_About this task_: Write out nothing but the lines from the first line of the entries below through the line with "cyan rectangle: (569, 1139)"; no pictures go in.

Image sequences with shape edits

⟨

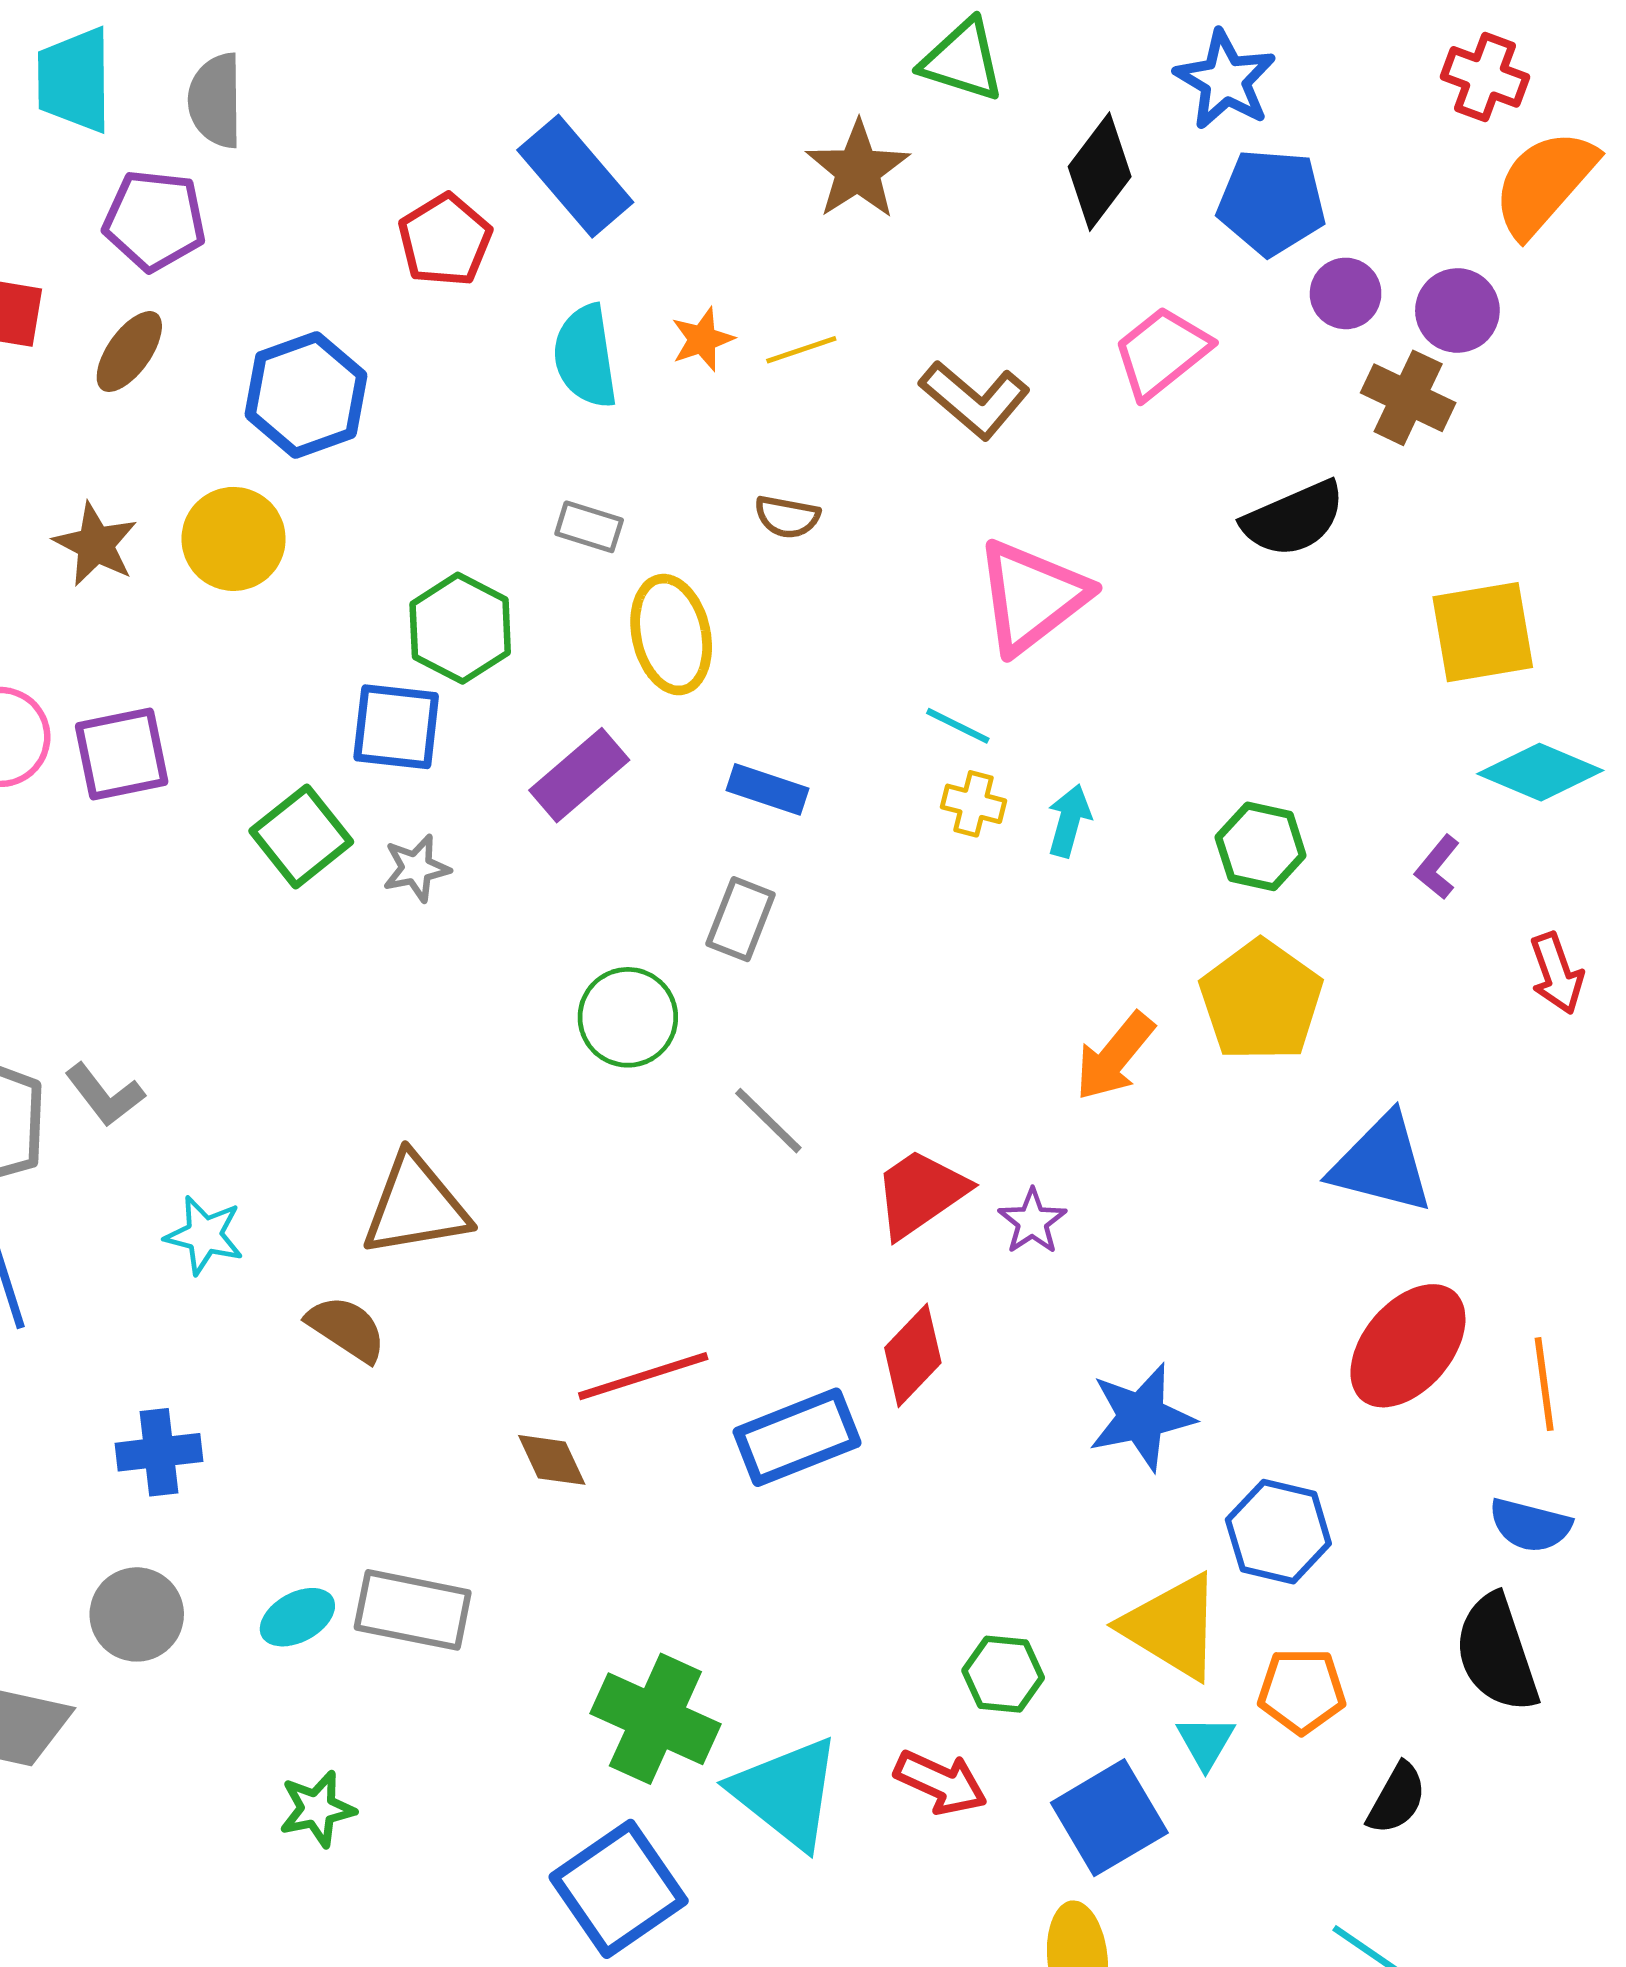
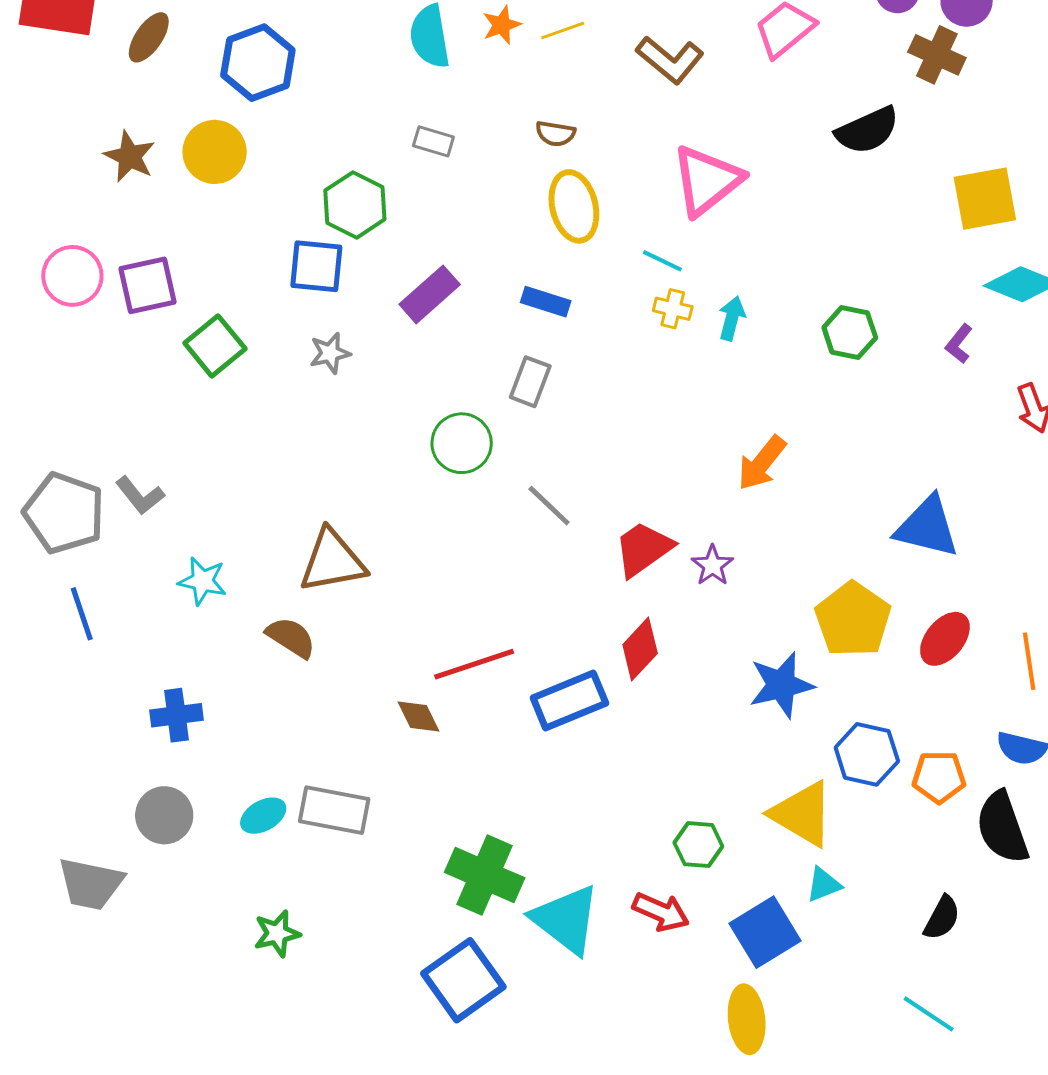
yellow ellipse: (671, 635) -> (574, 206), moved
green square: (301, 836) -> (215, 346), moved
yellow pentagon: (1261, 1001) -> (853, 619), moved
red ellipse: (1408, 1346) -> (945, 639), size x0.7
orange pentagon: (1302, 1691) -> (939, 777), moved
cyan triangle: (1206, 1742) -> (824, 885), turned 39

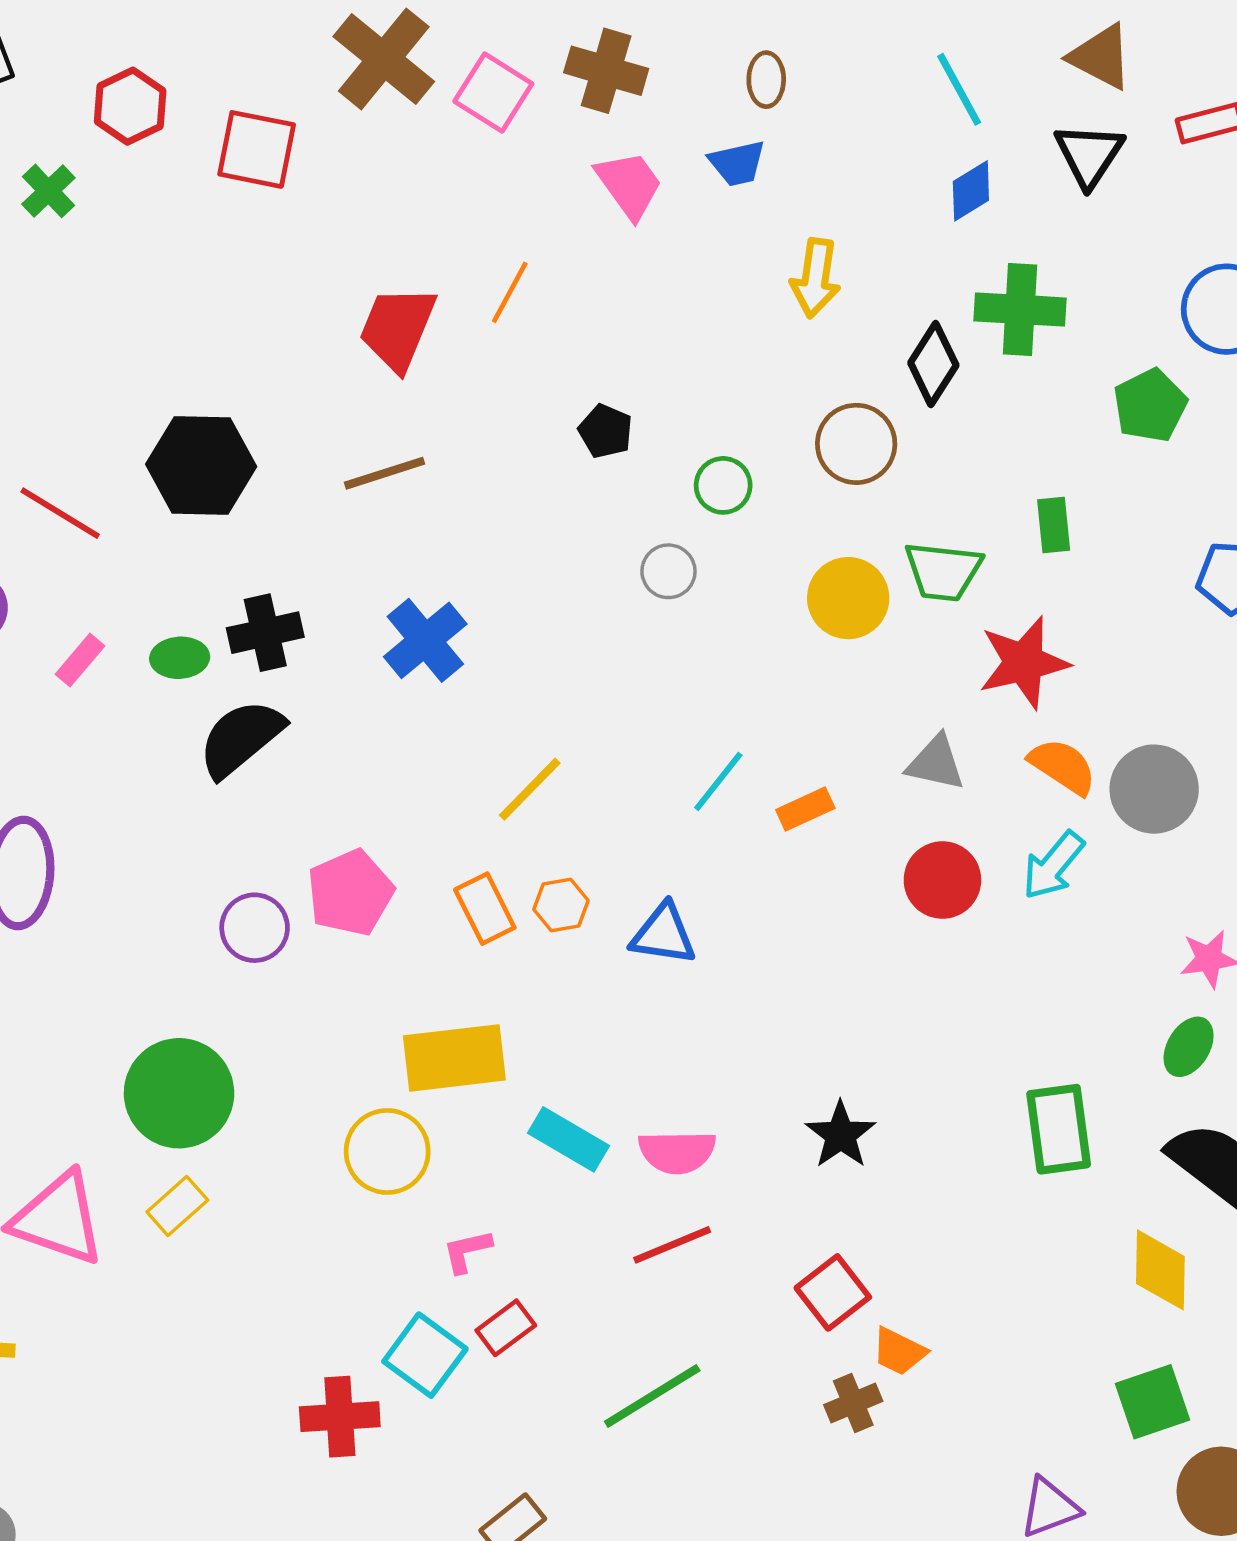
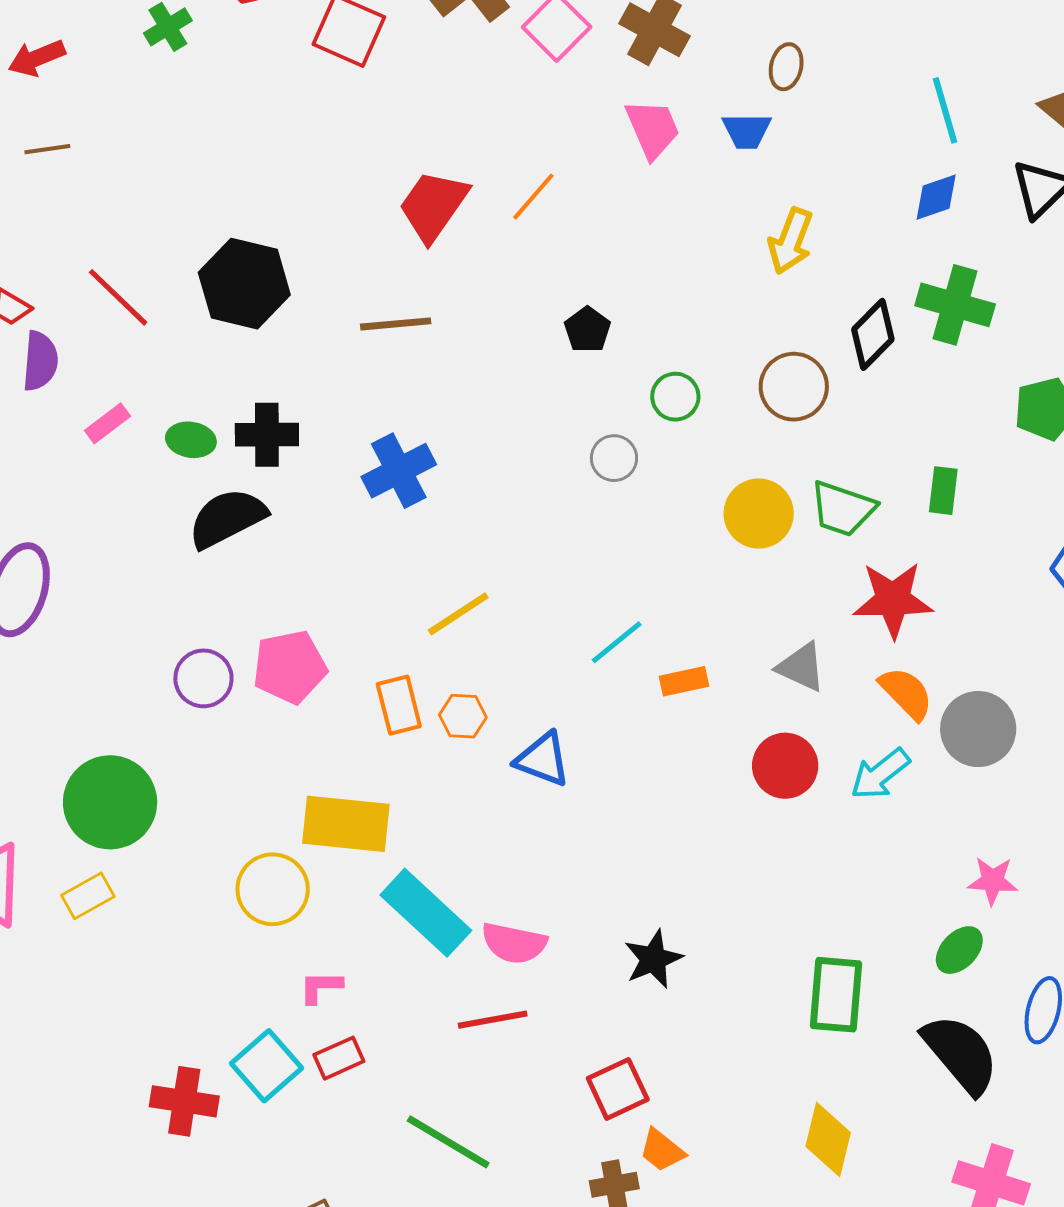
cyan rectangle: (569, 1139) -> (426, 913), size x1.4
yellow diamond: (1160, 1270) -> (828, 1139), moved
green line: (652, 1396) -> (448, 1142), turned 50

⟩

_Answer for this exercise_:
yellow ellipse: (671, 635) -> (574, 206), moved
green square: (301, 836) -> (215, 346), moved
yellow pentagon: (1261, 1001) -> (853, 619), moved
red ellipse: (1408, 1346) -> (945, 639), size x0.7
orange pentagon: (1302, 1691) -> (939, 777), moved
cyan triangle: (1206, 1742) -> (824, 885), turned 39

cyan rectangle: (569, 1139) -> (426, 913), size x1.4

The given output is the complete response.